## ABOUT THIS TASK
Please output only the lines running from the one that contains "TFT1: ILI9341 -> ST7789" through the last line of the data below, exactly as they stand, with no pictures.

## RECORDS TO USE
--- START ---

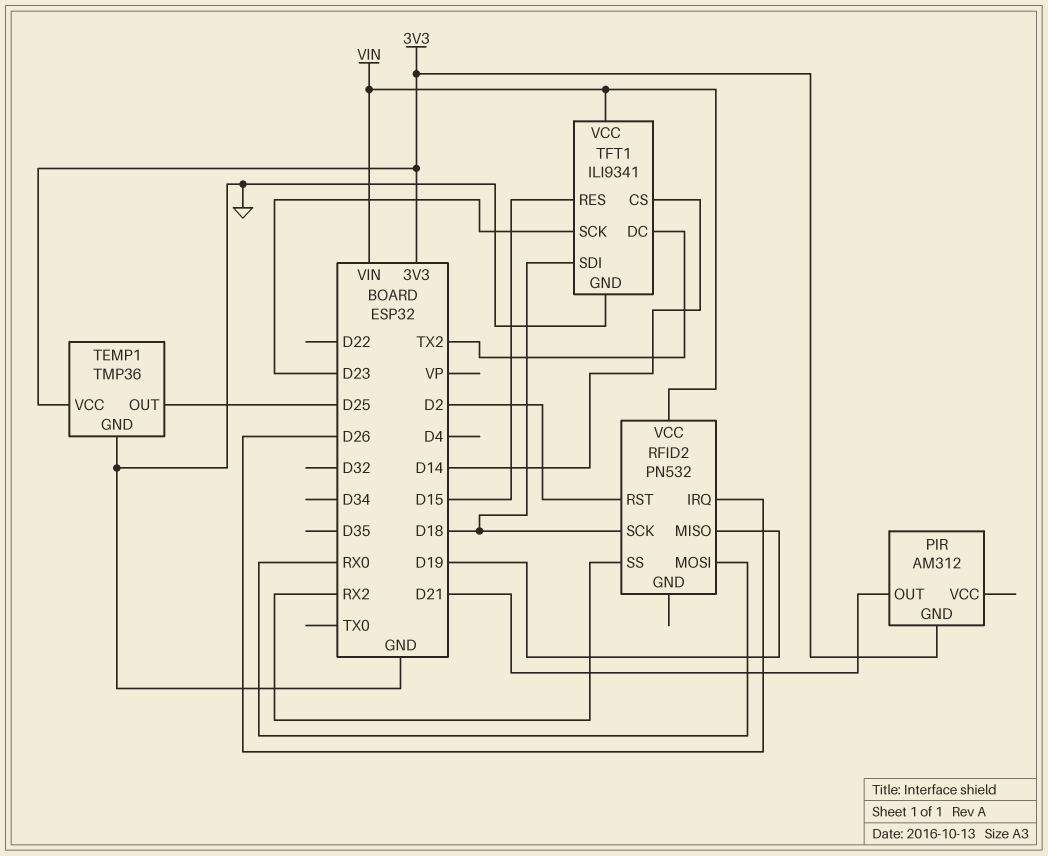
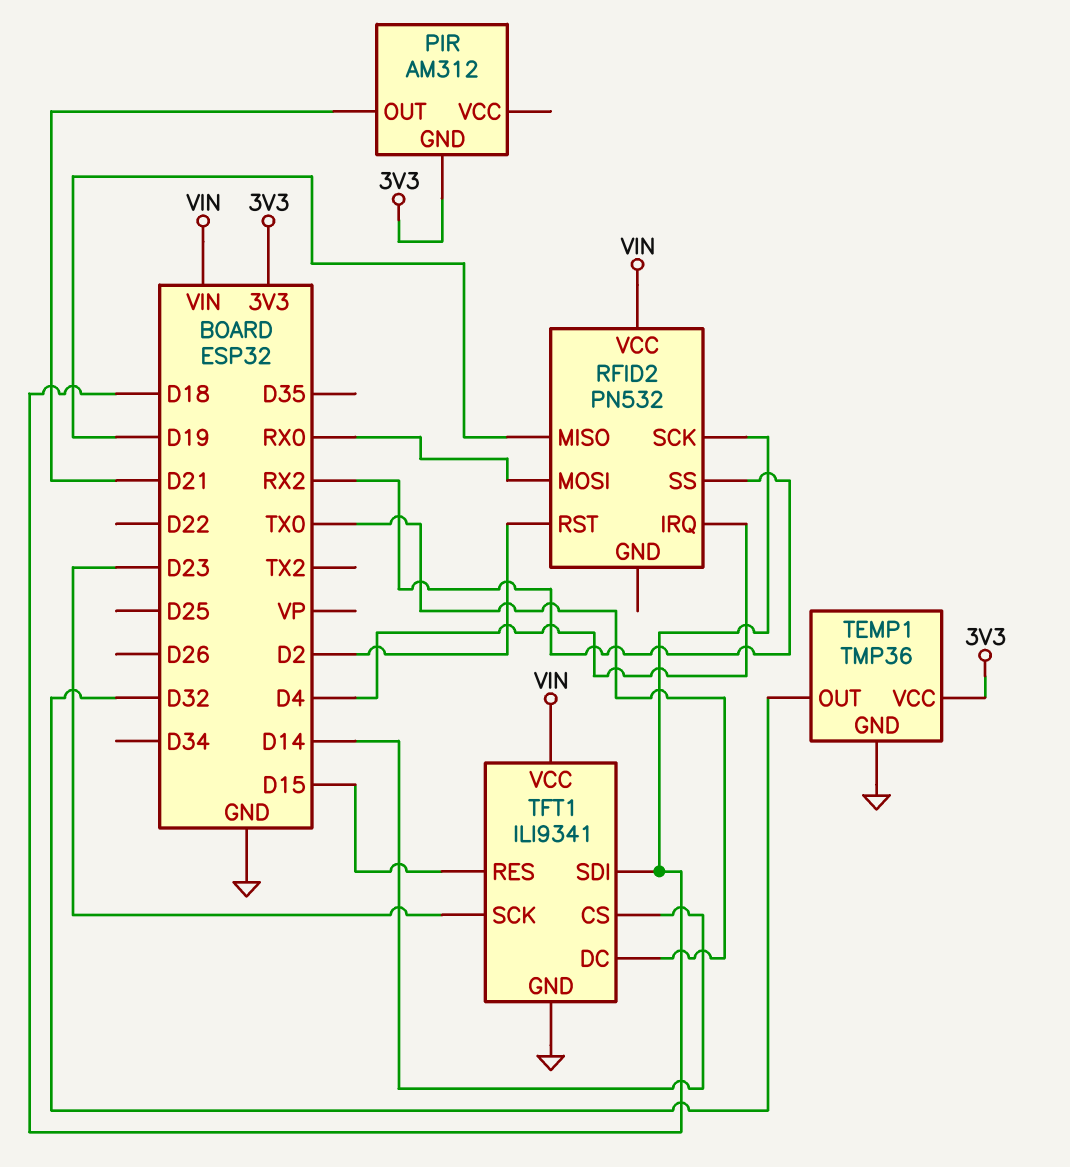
RFID2 pin IRQ: D26 -> D4
TEMP1 pin OUT: D25 -> D32
TFT1 pin DC: TX2 -> TX0

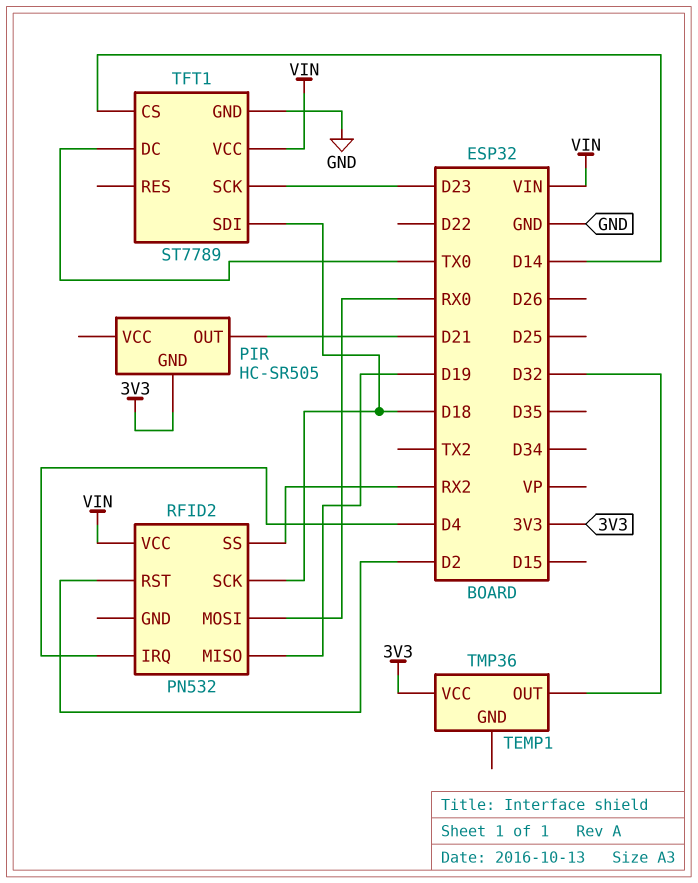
PIR: AM312 -> HC-SR505
TEMP1 pin GND: GND -> none
TFT1: ILI9341 -> ST7789
TFT1 pin RES: D15 -> none

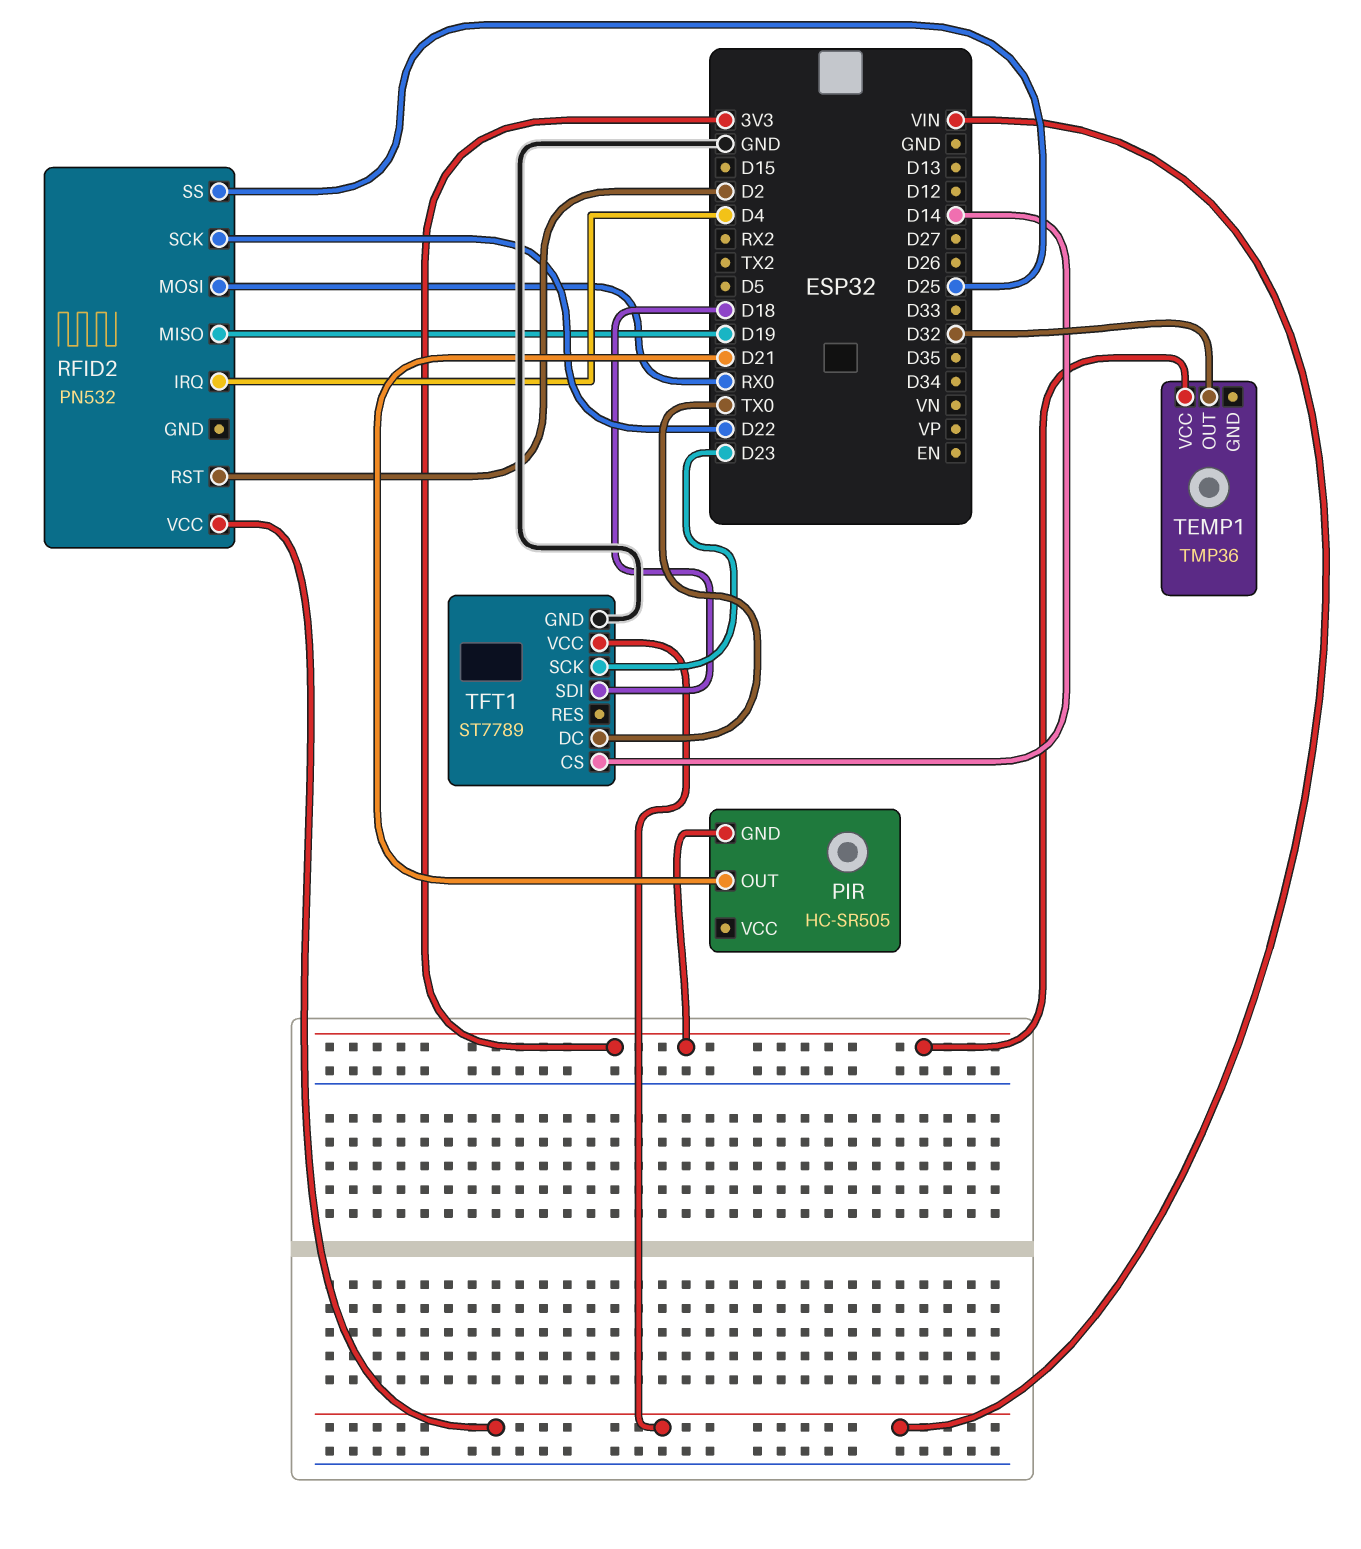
RFID2 pin SCK: D18 -> D22
RFID2 pin SS: RX2 -> D25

--- END ---

## ANSWER TO THIS TASK
TFT1: ILI9341 -> ST7789
TFT1 pin RES: D15 -> none

RFID2 pin SCK: D18 -> D22
RFID2 pin SS: RX2 -> D25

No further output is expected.